WHAT IS REQUIRED: Within the material below, locate the line with "R1: 56k (5V, U1/RST) -> 10 (5V, U1/RST)" and the line with "U3 pin VCC: 5V -> GND", then return those two lines and all lines between them, exactly as written.

DATA FOR ANALYSIS:
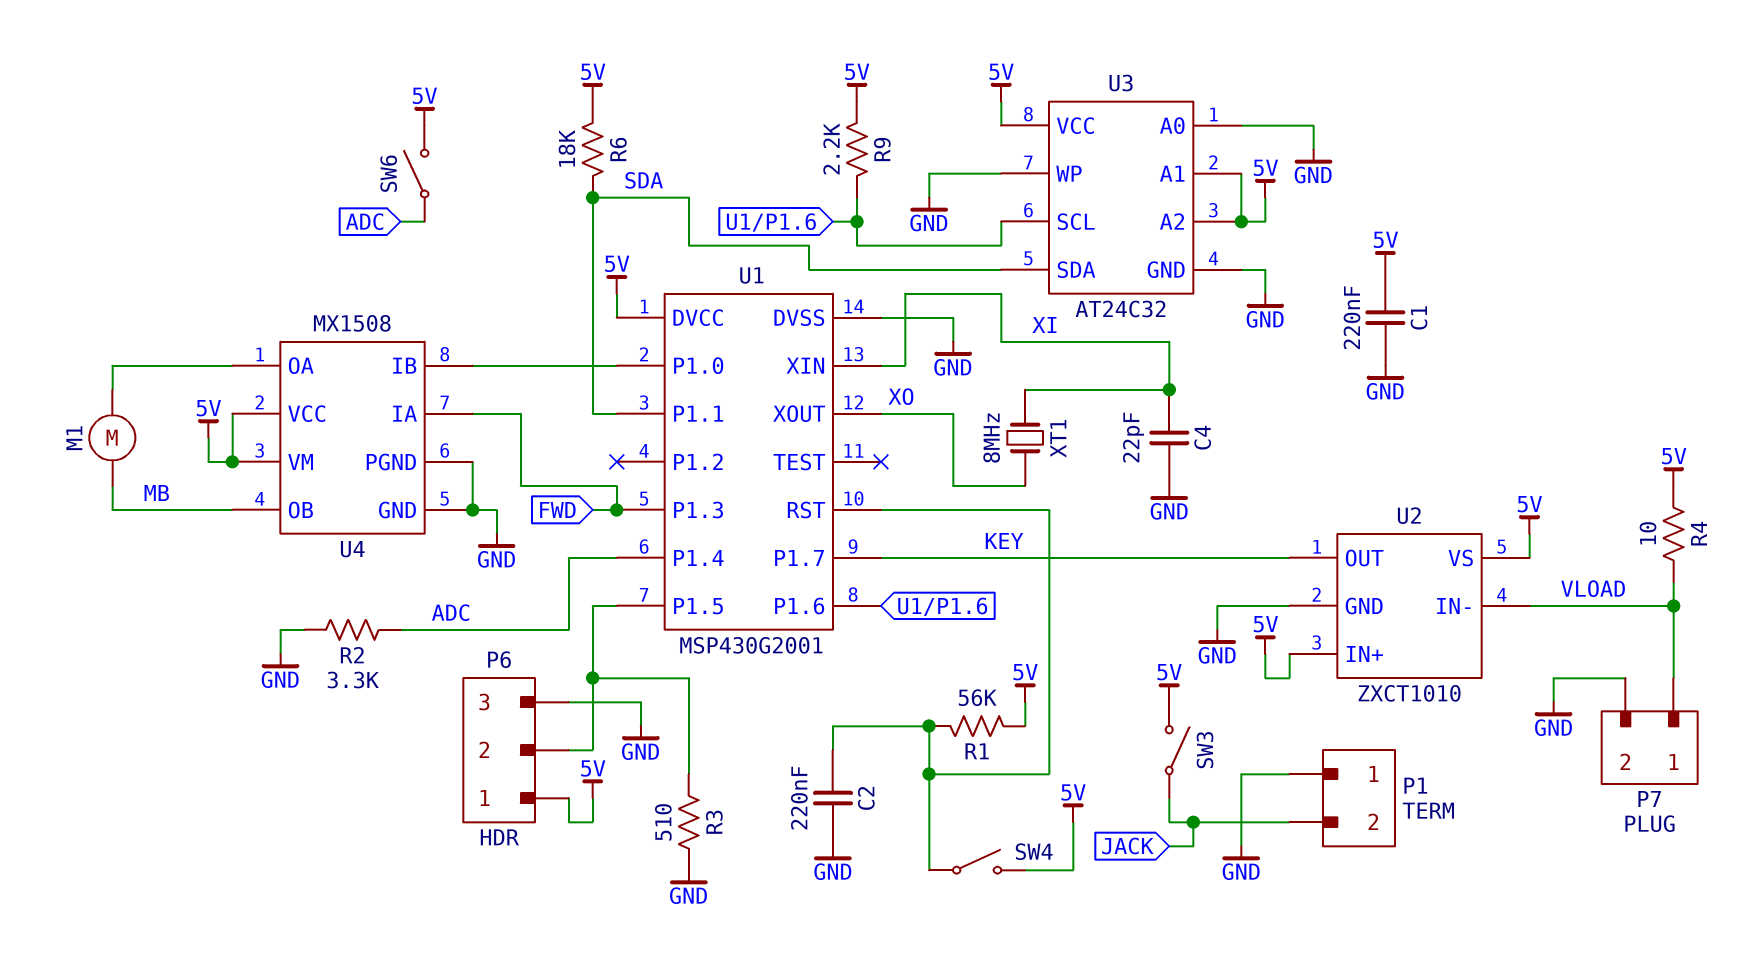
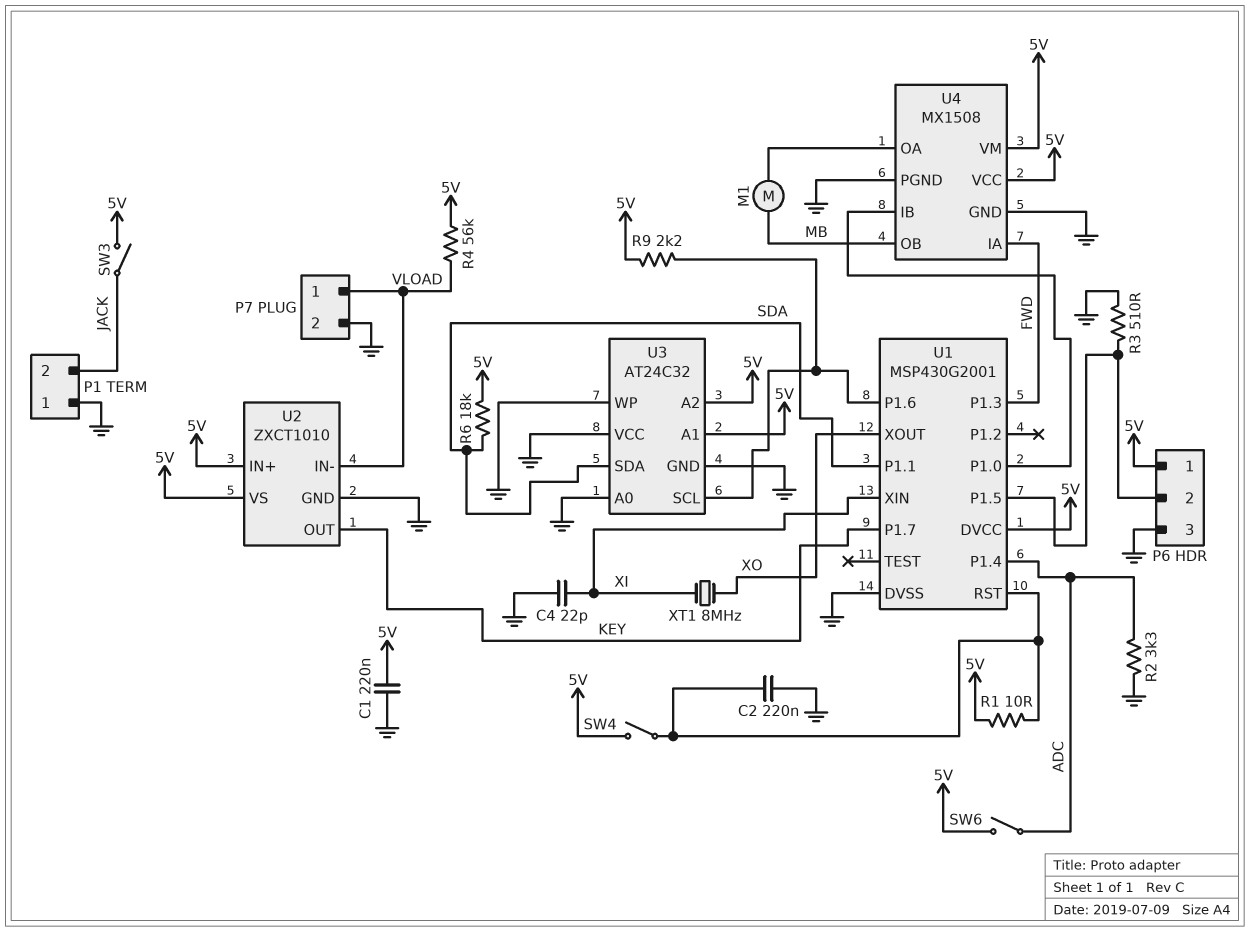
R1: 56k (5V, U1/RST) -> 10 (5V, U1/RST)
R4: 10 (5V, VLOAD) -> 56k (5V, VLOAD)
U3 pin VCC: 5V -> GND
* * *
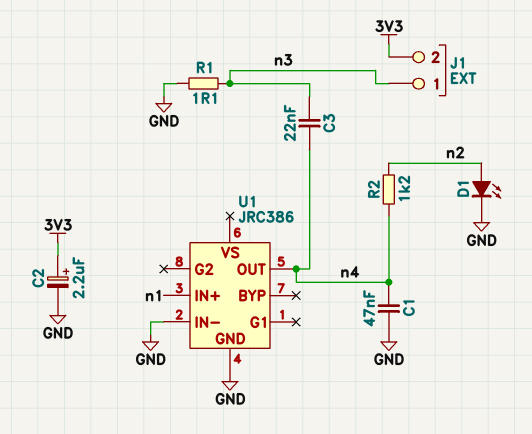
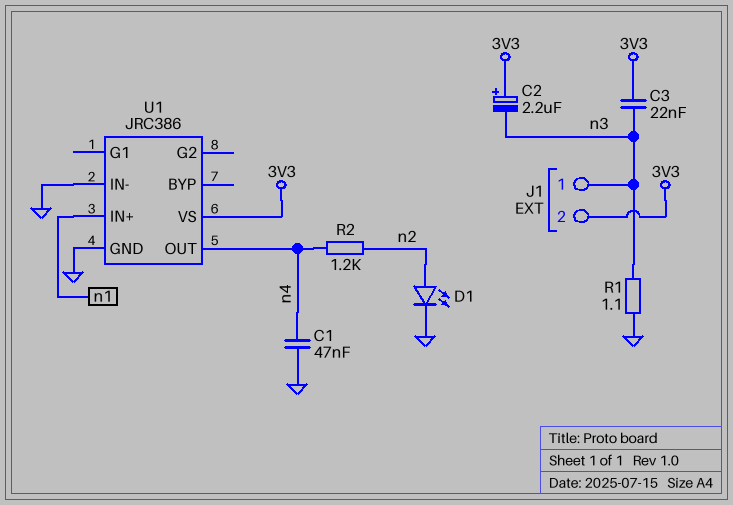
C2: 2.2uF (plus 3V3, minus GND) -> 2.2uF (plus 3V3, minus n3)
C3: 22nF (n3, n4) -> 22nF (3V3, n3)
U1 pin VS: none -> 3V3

ANSWER FOR THE TASK:
R1: 56k (5V, U1/RST) -> 10 (5V, U1/RST)
R4: 10 (5V, VLOAD) -> 56k (5V, VLOAD)
U3 pin VCC: 5V -> GND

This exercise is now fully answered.